[Exercise]
Your answer must consist of exactly the lines below, starting with the line with "brown cutting board: 1 -> 2" and going on through the line with "red cake: 8 -> 9", and nothing else.

[[ Material provided open ]]

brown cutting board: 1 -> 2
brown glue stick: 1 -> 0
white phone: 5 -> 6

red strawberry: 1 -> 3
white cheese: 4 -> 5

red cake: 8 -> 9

[[ Material provided closed ]]
[[ Material provided open ]]

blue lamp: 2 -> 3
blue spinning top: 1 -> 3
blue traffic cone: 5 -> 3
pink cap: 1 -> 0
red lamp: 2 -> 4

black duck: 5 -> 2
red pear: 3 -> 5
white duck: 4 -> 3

[[ Material provided closed ]]

[Response to this exercise]
brown cutting board: 1 -> 2
brown glue stick: 1 -> 0
white phone: 5 -> 6

red strawberry: 1 -> 3
white cheese: 4 -> 5

red cake: 8 -> 9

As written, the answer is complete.